- _EXERCISE INSTRUCTIONS_: What are the lines, word for word, from the line with "C2: 15nF (GND, VCC) -> none" up to and including the line with "R14: 1.5k (GND, VCC) -> 1.5k (GND, W2)" in the records below? Omit the pictures.

- _DATA UNDER STUDY_:
[Start of Attachment]
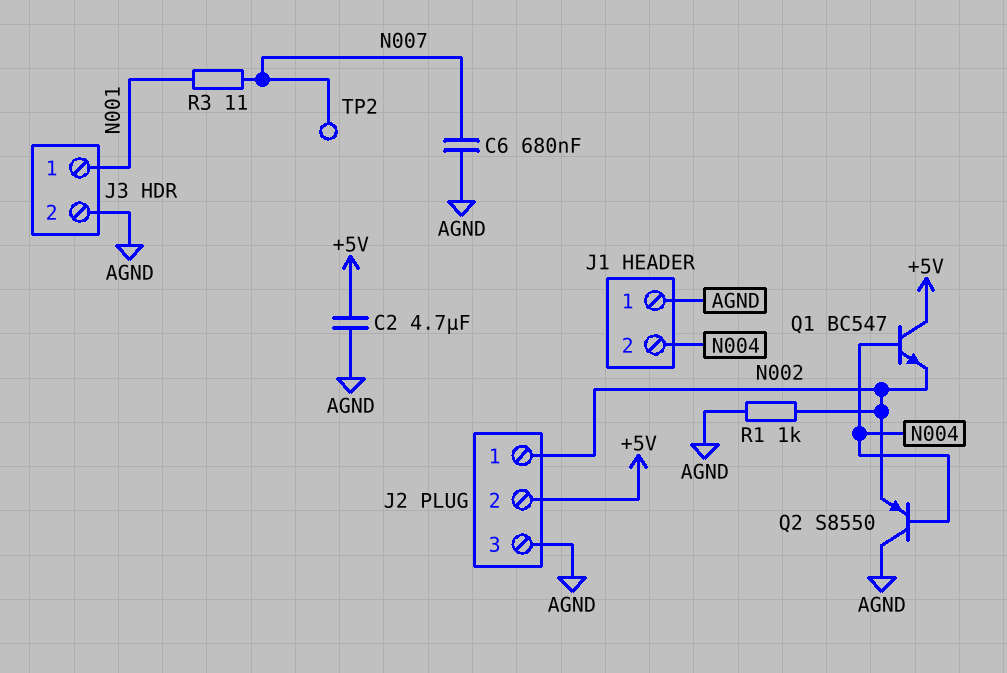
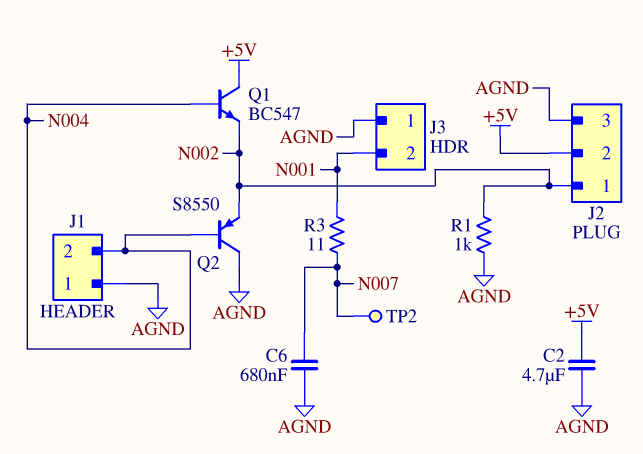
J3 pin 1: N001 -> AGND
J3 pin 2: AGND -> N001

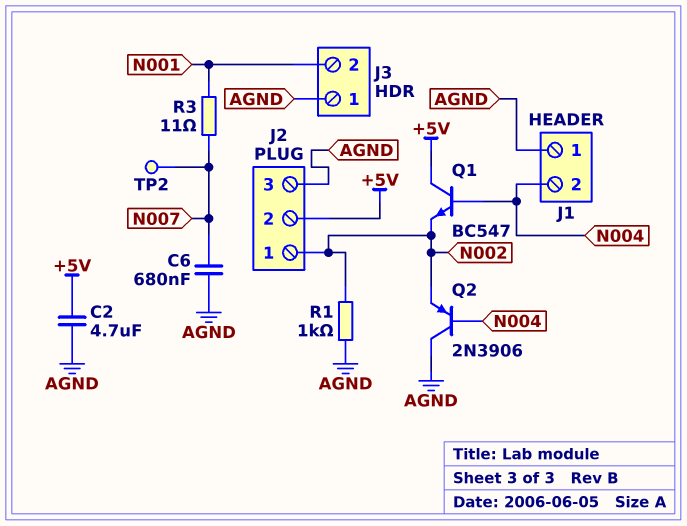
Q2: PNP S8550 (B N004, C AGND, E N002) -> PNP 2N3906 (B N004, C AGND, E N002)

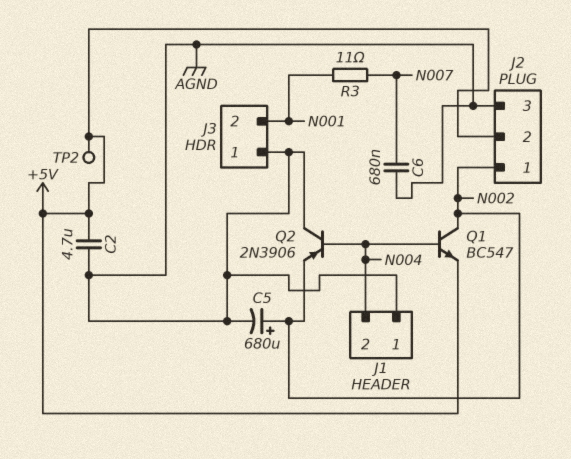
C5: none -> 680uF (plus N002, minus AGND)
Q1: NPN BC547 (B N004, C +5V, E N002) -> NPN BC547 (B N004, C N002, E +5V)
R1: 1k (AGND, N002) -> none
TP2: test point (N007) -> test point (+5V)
[End of Attachment]
[Start of Attachment]
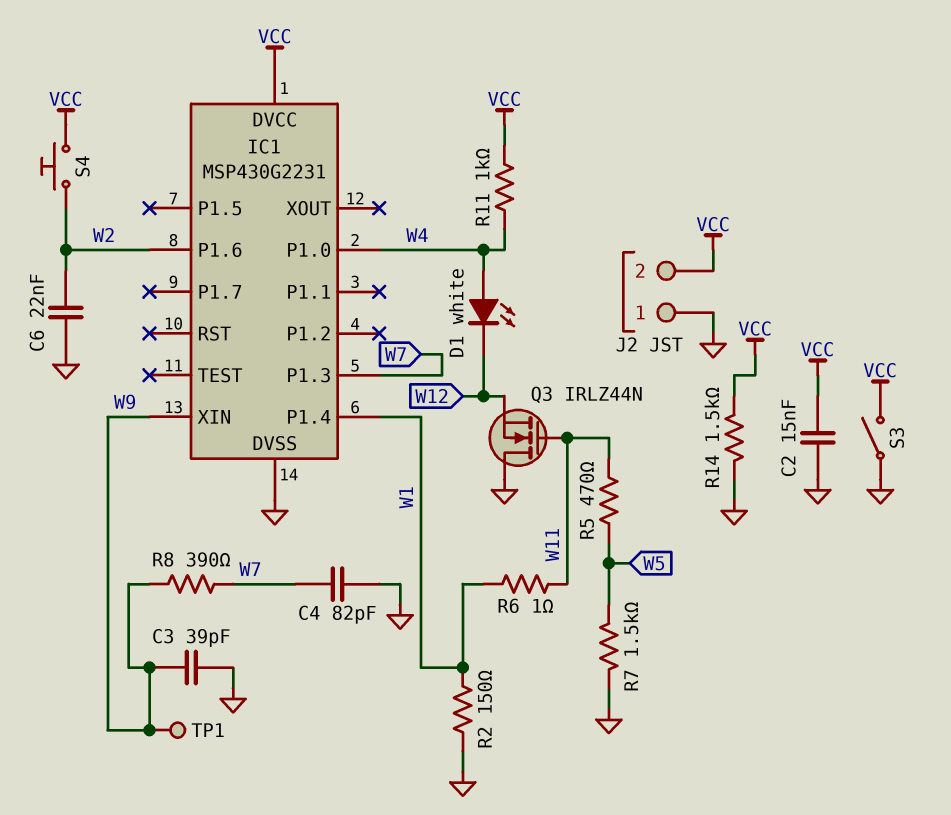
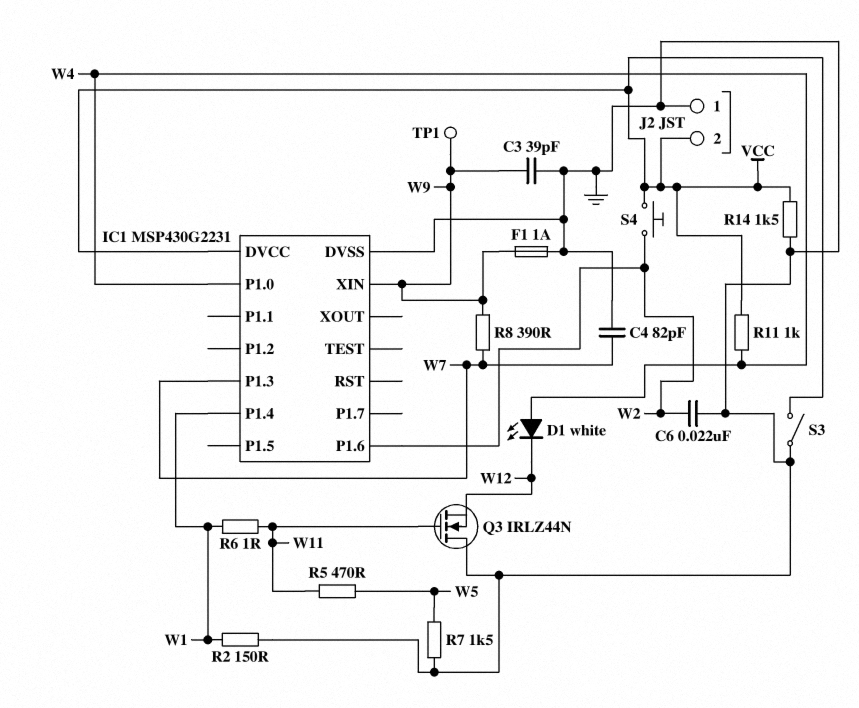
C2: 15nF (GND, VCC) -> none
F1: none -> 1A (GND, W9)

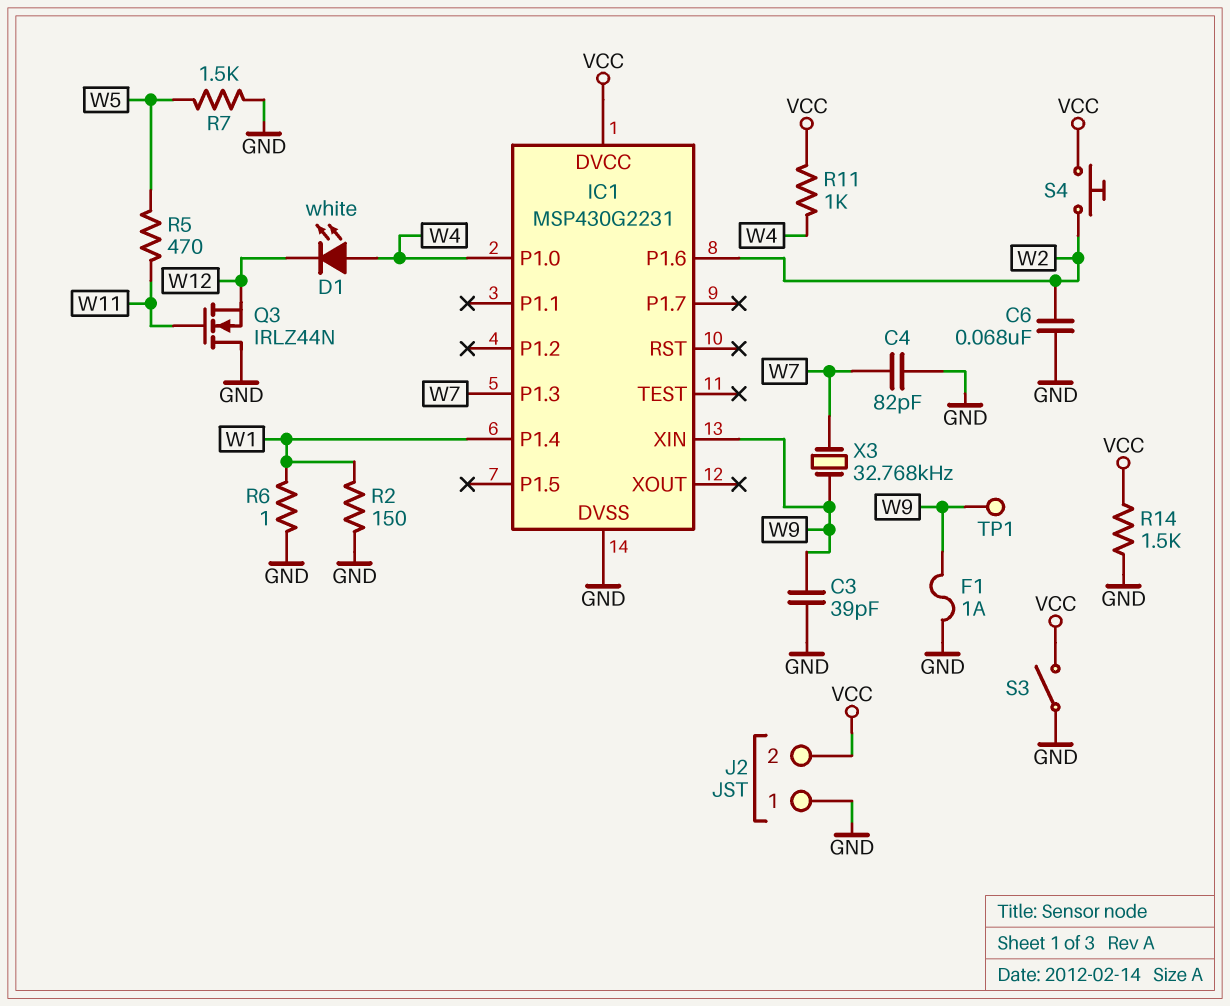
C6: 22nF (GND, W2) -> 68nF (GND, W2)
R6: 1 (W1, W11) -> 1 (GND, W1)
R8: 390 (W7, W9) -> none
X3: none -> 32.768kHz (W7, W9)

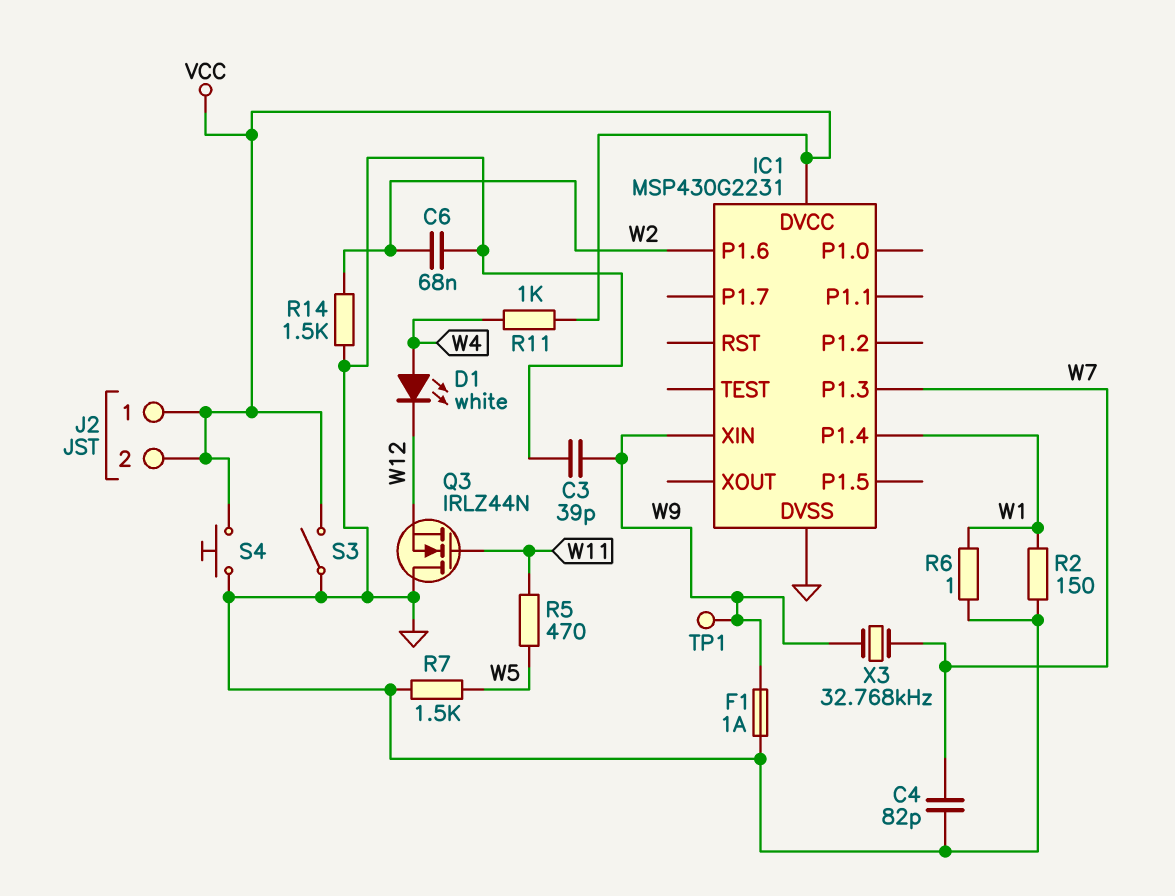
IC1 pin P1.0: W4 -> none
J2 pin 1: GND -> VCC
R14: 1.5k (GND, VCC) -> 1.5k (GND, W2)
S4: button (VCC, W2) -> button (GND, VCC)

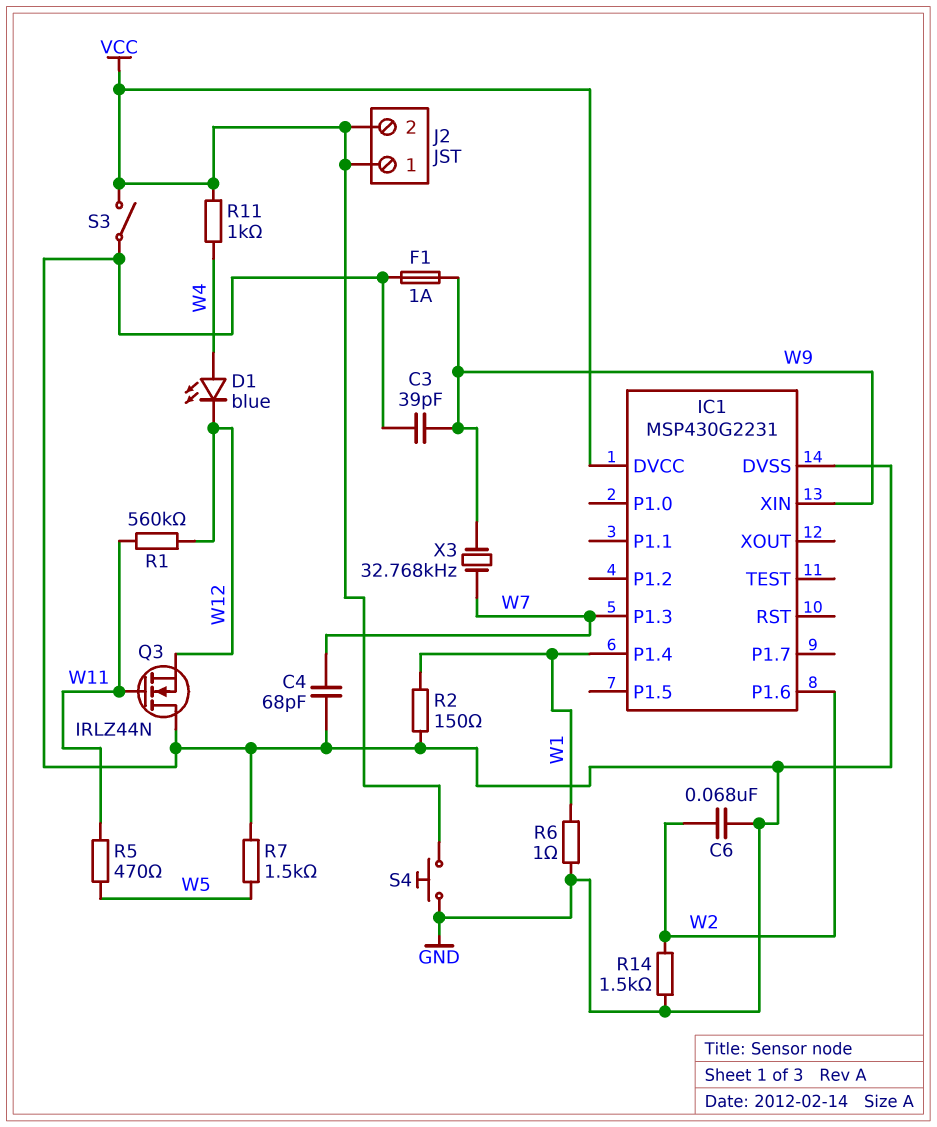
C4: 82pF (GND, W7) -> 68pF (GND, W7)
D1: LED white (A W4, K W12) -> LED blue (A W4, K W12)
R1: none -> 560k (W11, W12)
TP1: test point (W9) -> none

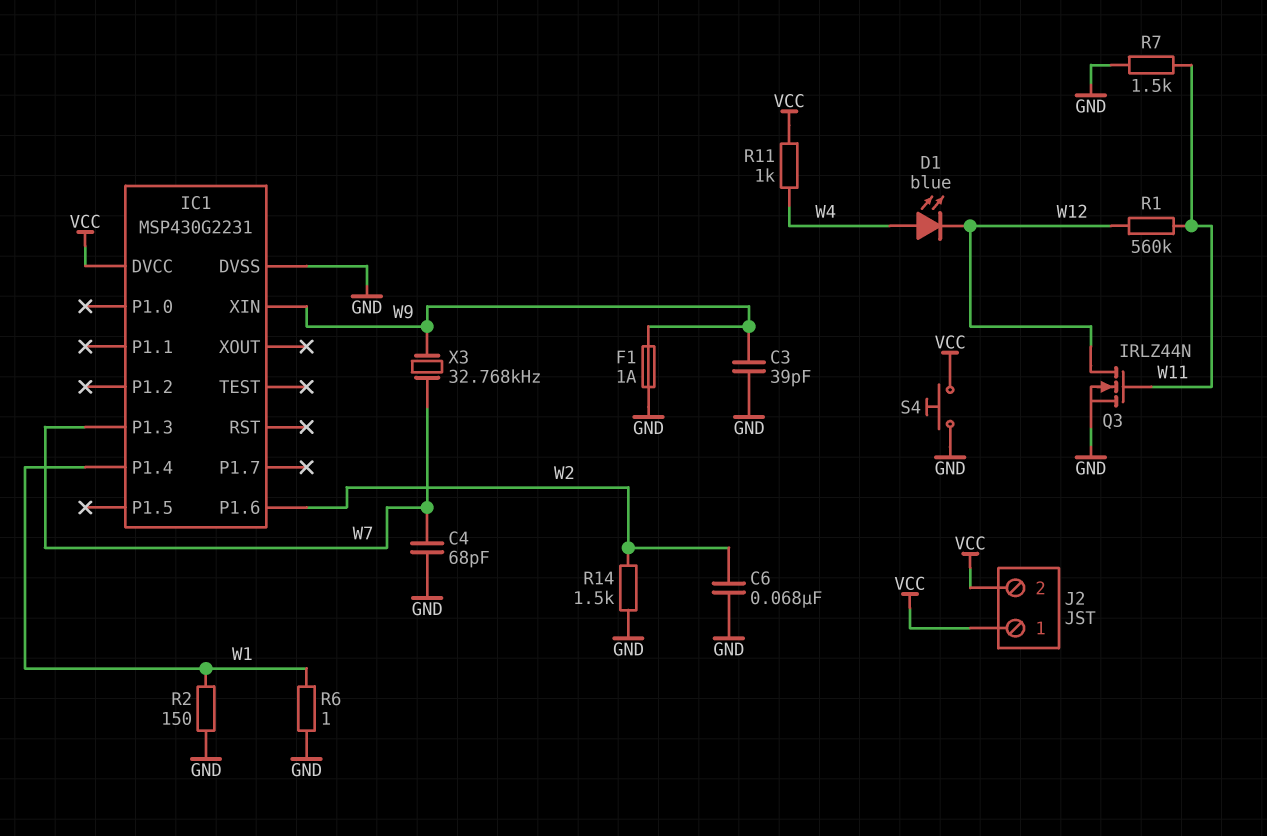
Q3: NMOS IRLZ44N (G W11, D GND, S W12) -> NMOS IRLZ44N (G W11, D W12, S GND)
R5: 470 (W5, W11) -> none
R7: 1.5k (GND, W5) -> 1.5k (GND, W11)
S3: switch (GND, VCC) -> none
[End of Attachment]
- _SOLVED EXERCISE_:
C2: 15nF (GND, VCC) -> none
F1: none -> 1A (GND, W9)

C6: 22nF (GND, W2) -> 68nF (GND, W2)
R6: 1 (W1, W11) -> 1 (GND, W1)
R8: 390 (W7, W9) -> none
X3: none -> 32.768kHz (W7, W9)

IC1 pin P1.0: W4 -> none
J2 pin 1: GND -> VCC
R14: 1.5k (GND, VCC) -> 1.5k (GND, W2)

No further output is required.